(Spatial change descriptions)
******

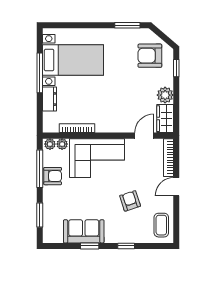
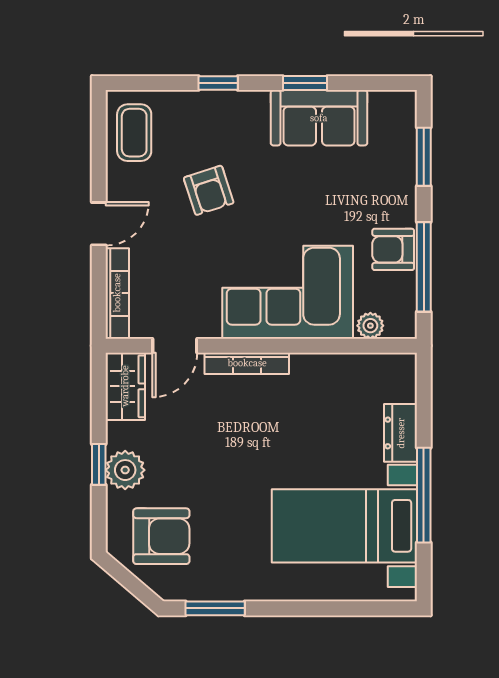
window: (176, 68) -> (99, 464), moved
plant: (165, 95) -> (125, 470), moved
bookcase: (77, 128) -> (247, 363), moved
plant: (50, 144) -> (399, 326), removed

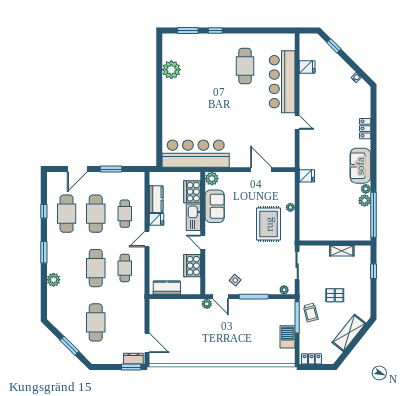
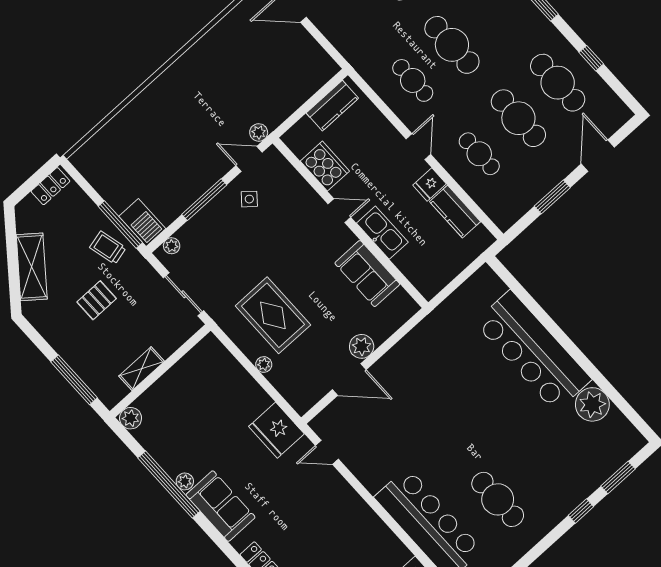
door: (297, 122) -> (327, 452), moved
bar counter: (196, 154) -> (533, 351), moved, turned 90
fridge: (307, 176) -> (276, 430), width x1.88, depth x1.34
plant: (212, 179) -> (362, 346), moved
cooker: (192, 192) -> (415, 266), removed
plant: (365, 201) -> (131, 418), moved
window: (373, 215) -> (169, 485), moved
window: (373, 271) -> (74, 380), width x2.17
barbecue: (287, 337) -> (142, 222), moved

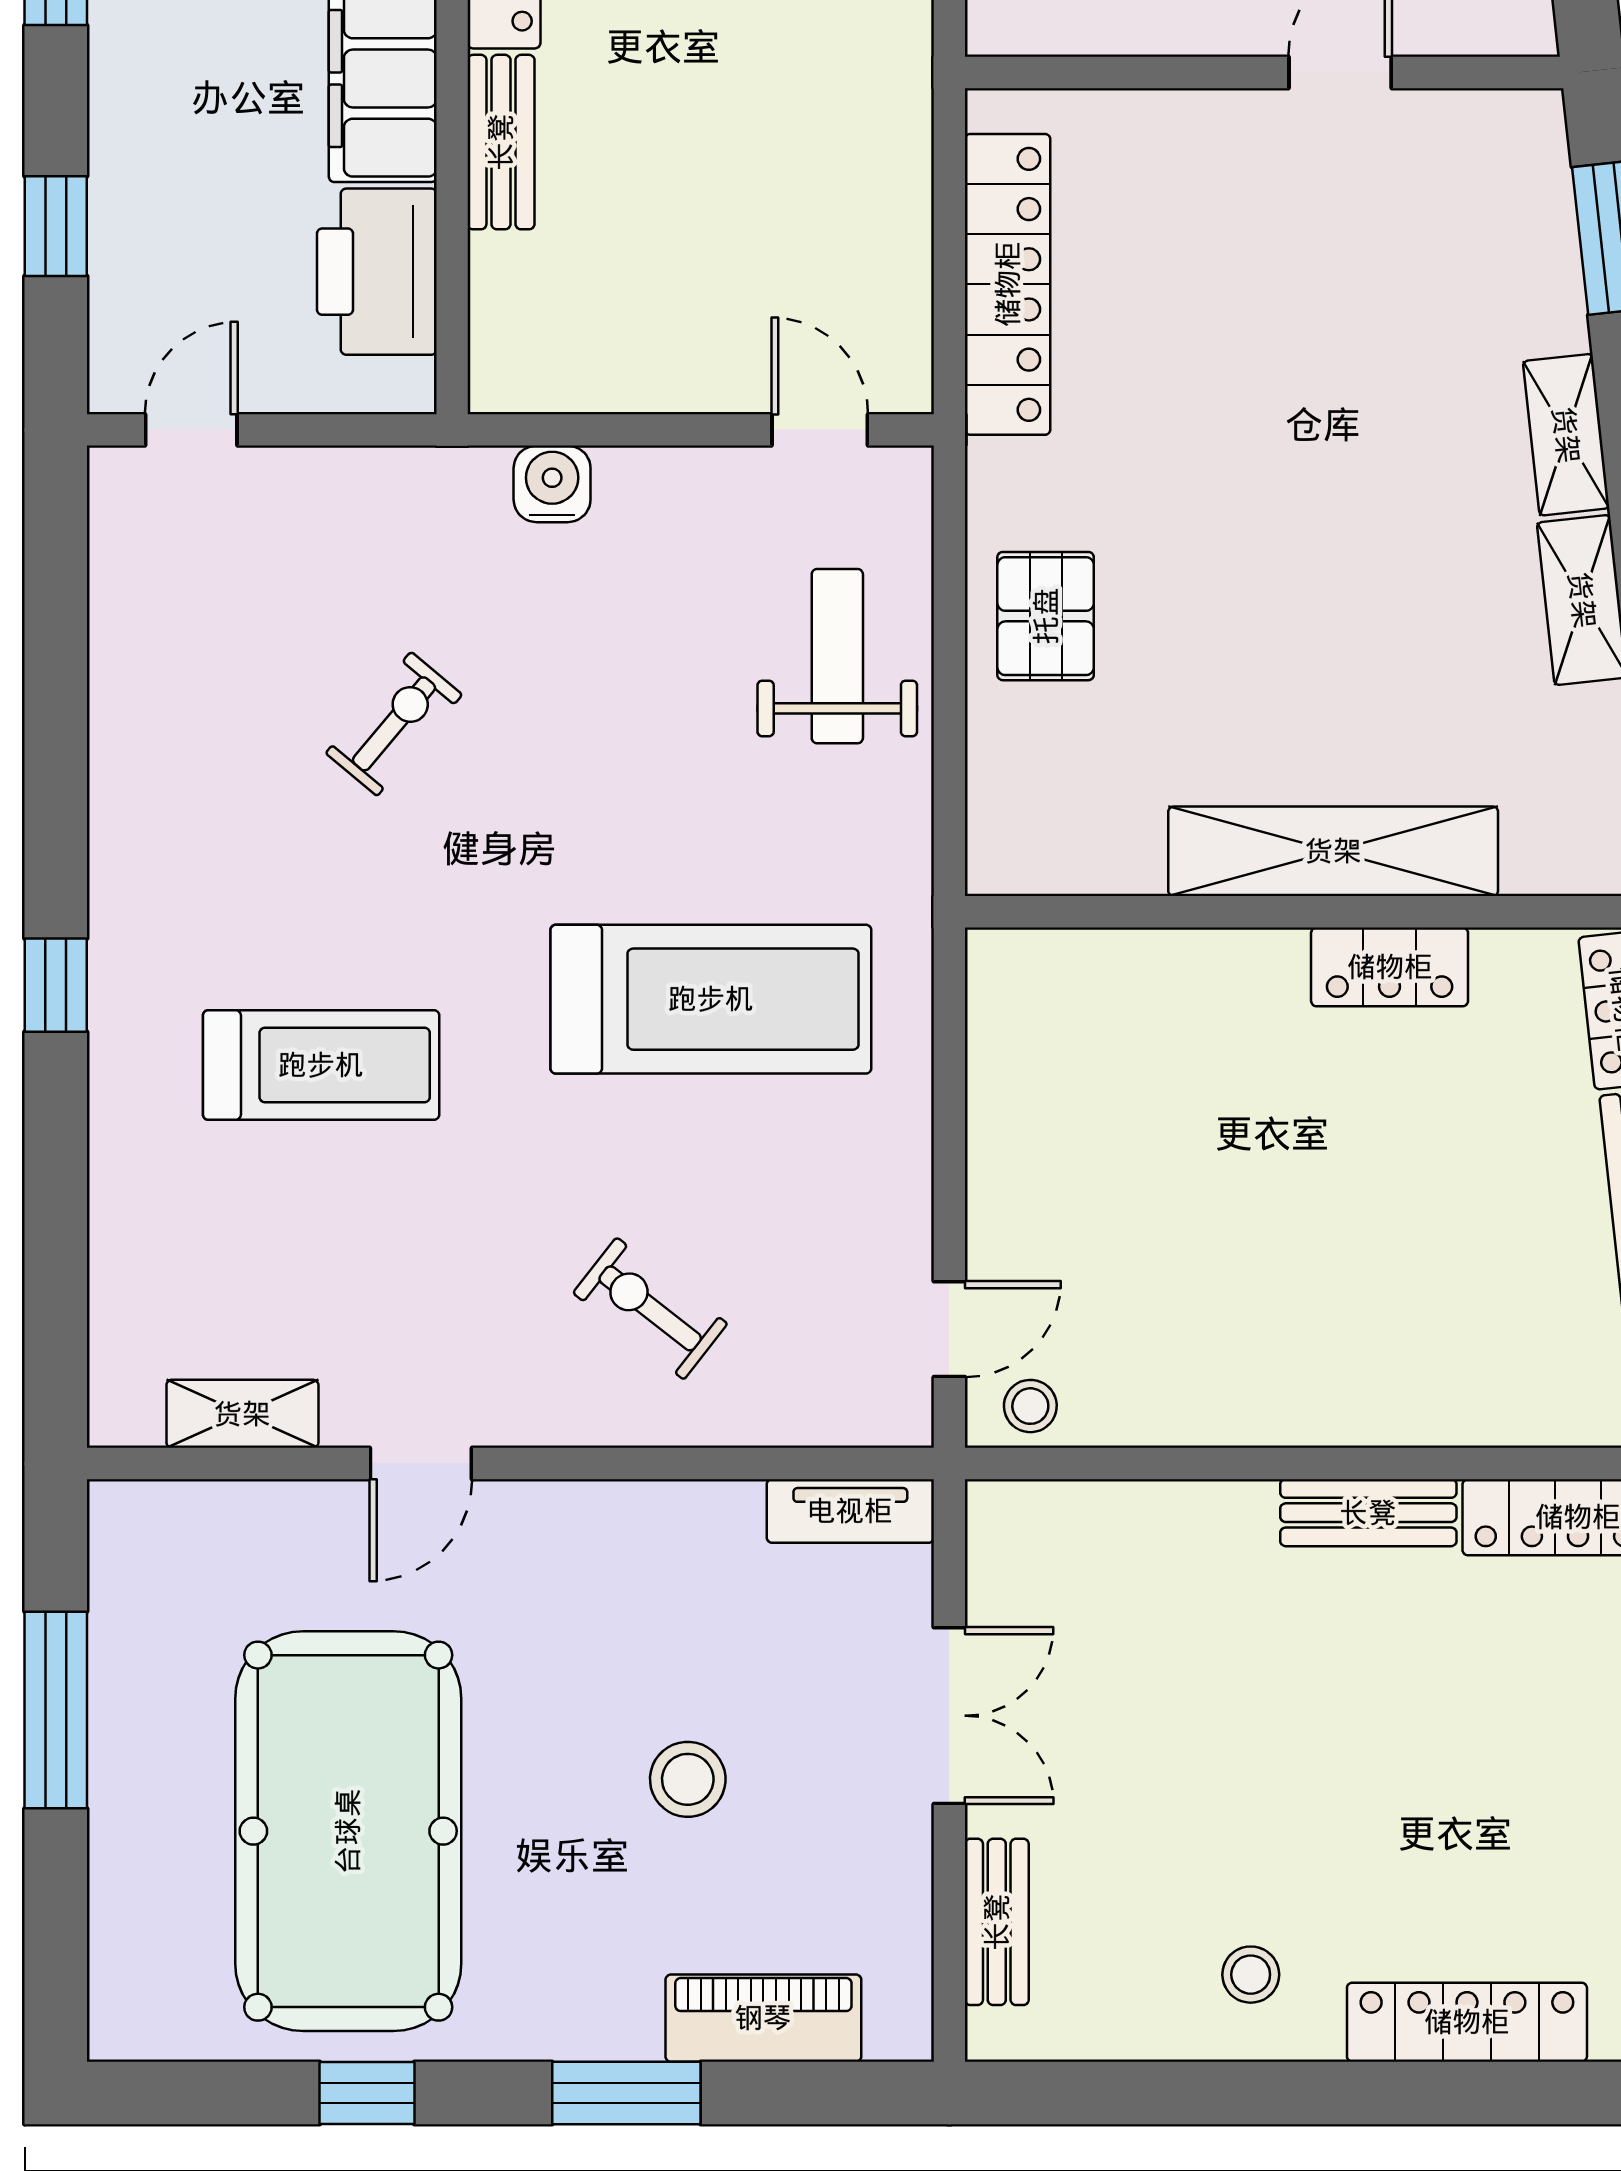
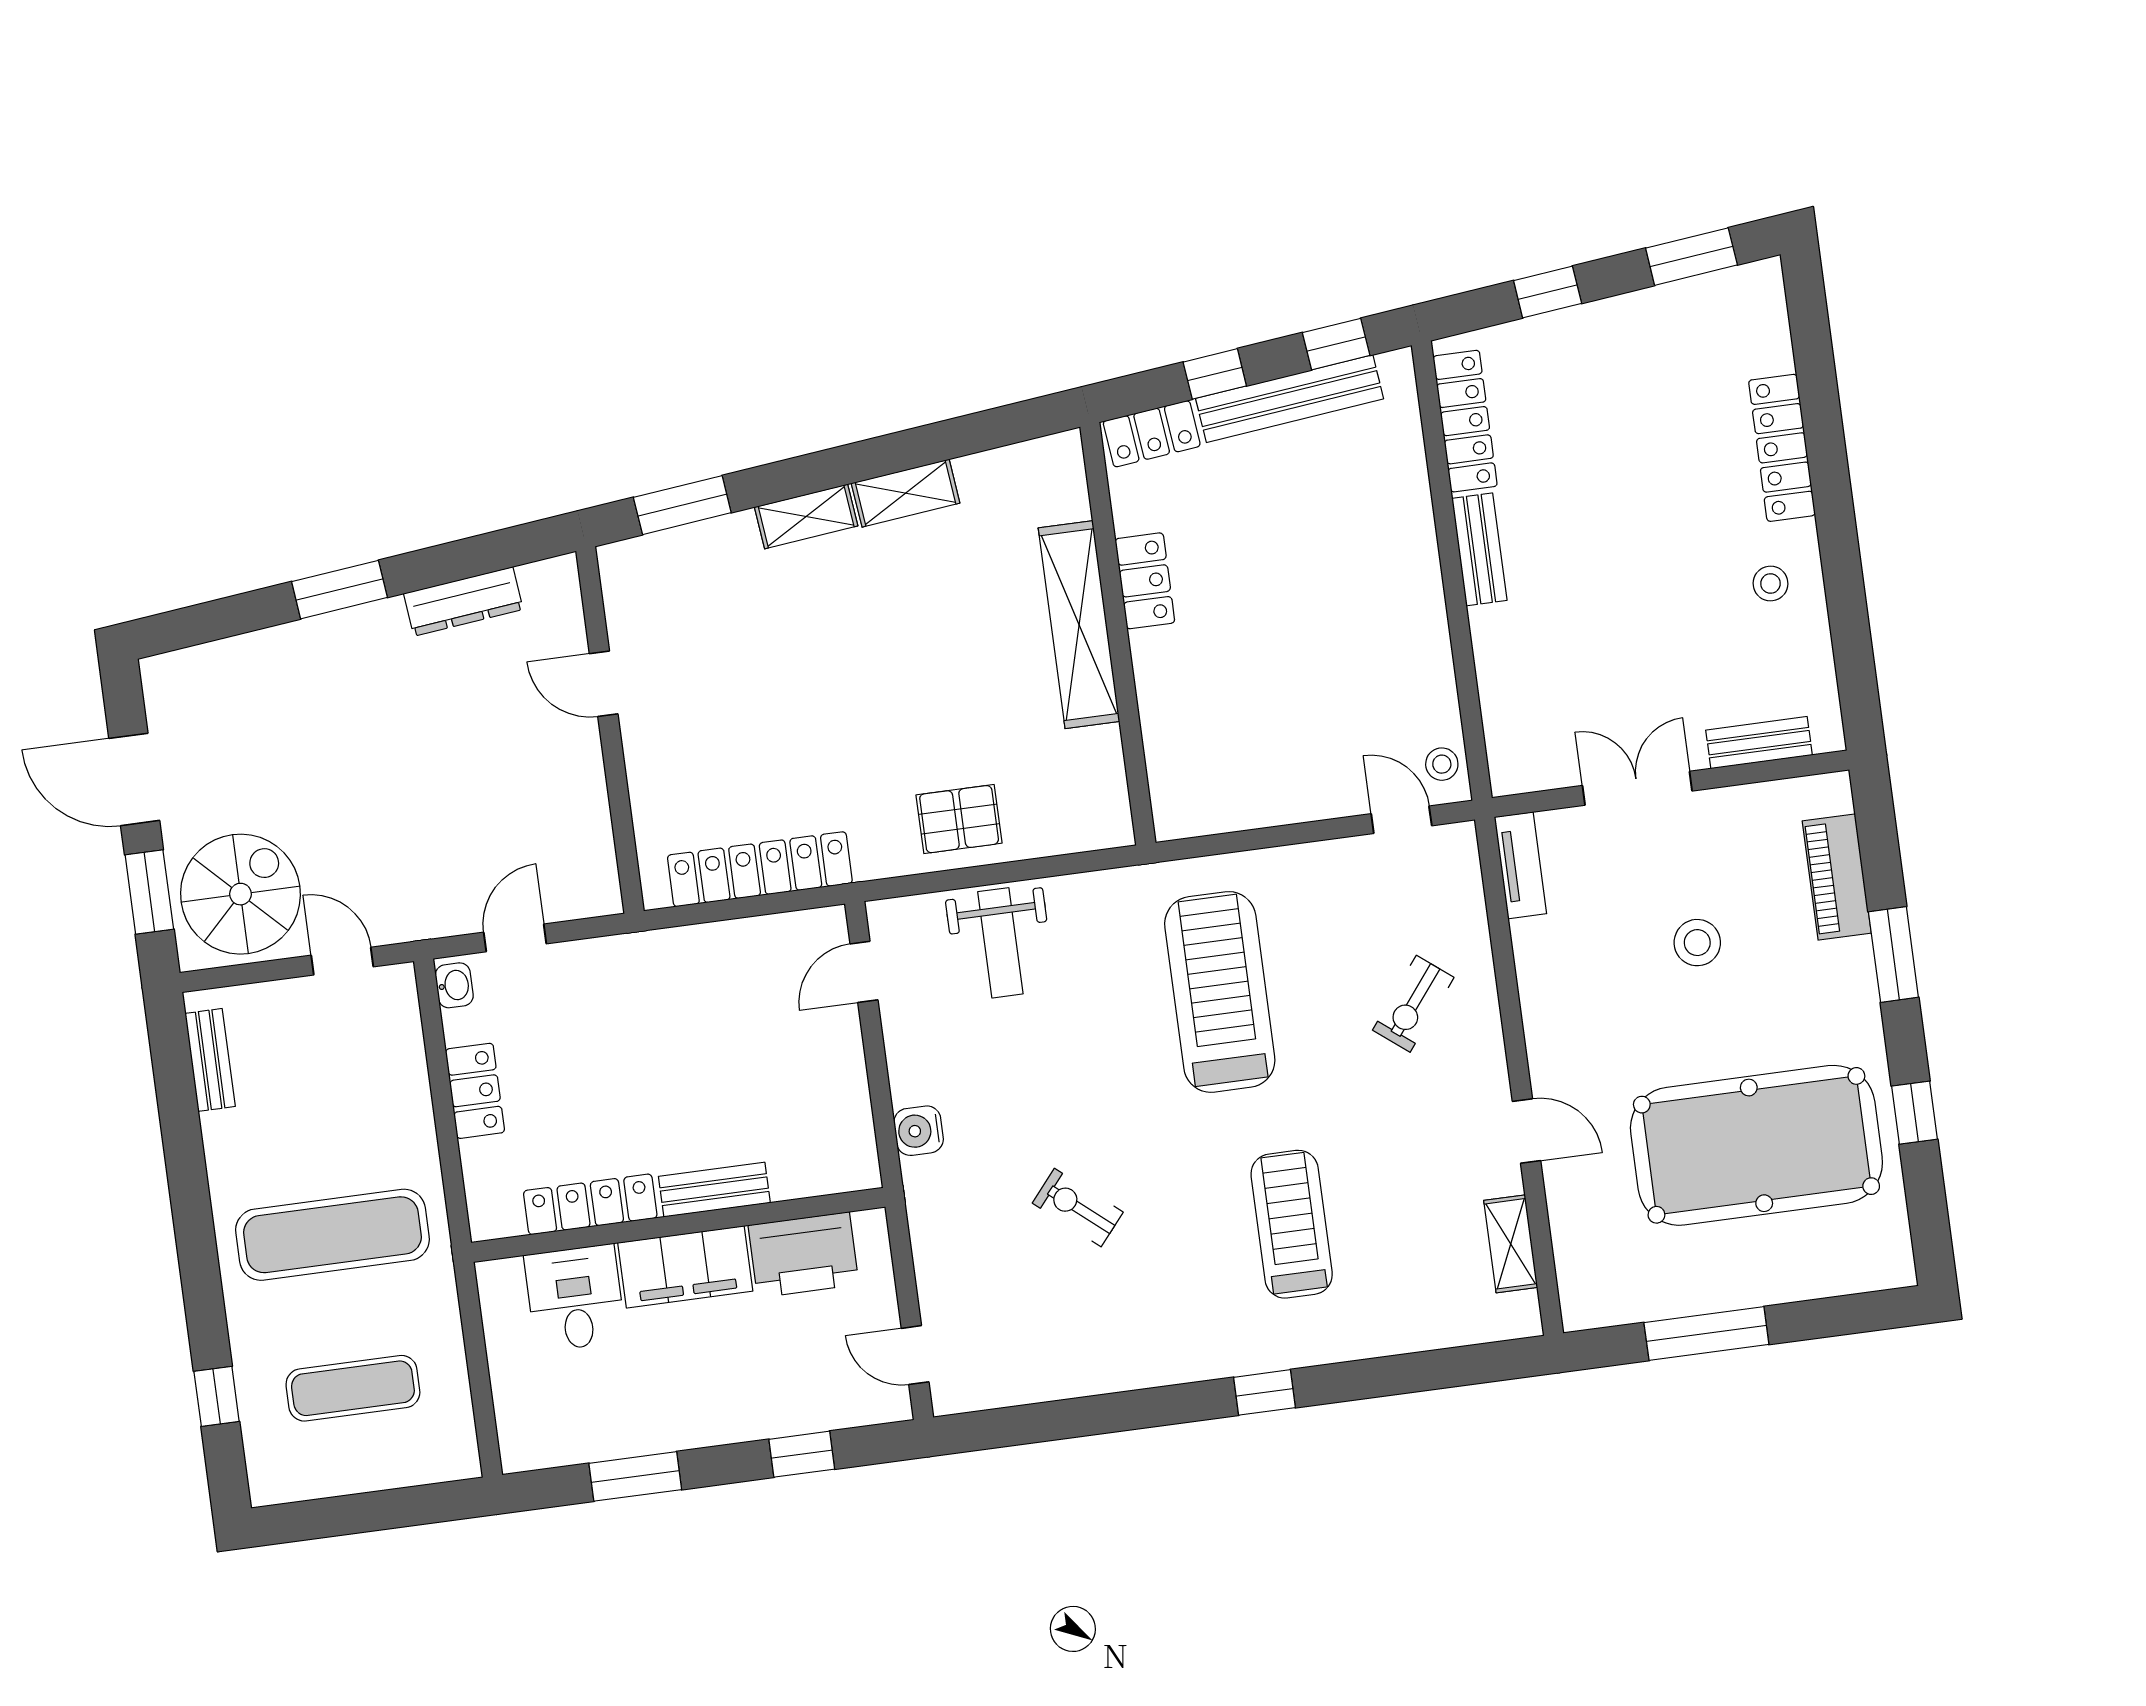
weight bench: (837, 656) -> (1000, 943), turned -90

******

Restate word for word the lines from the line with "plant: (212, 179) -> (362, 346), moved" to the last line of the records above, inclusive, and omit every picture.

plant: (212, 179) -> (362, 346), moved
cooker: (192, 192) -> (415, 266), removed
plant: (365, 201) -> (131, 418), moved
window: (373, 215) -> (169, 485), moved
window: (373, 271) -> (74, 380), width x2.17
barbecue: (287, 337) -> (142, 222), moved

weight bench: (837, 656) -> (1000, 943), turned -90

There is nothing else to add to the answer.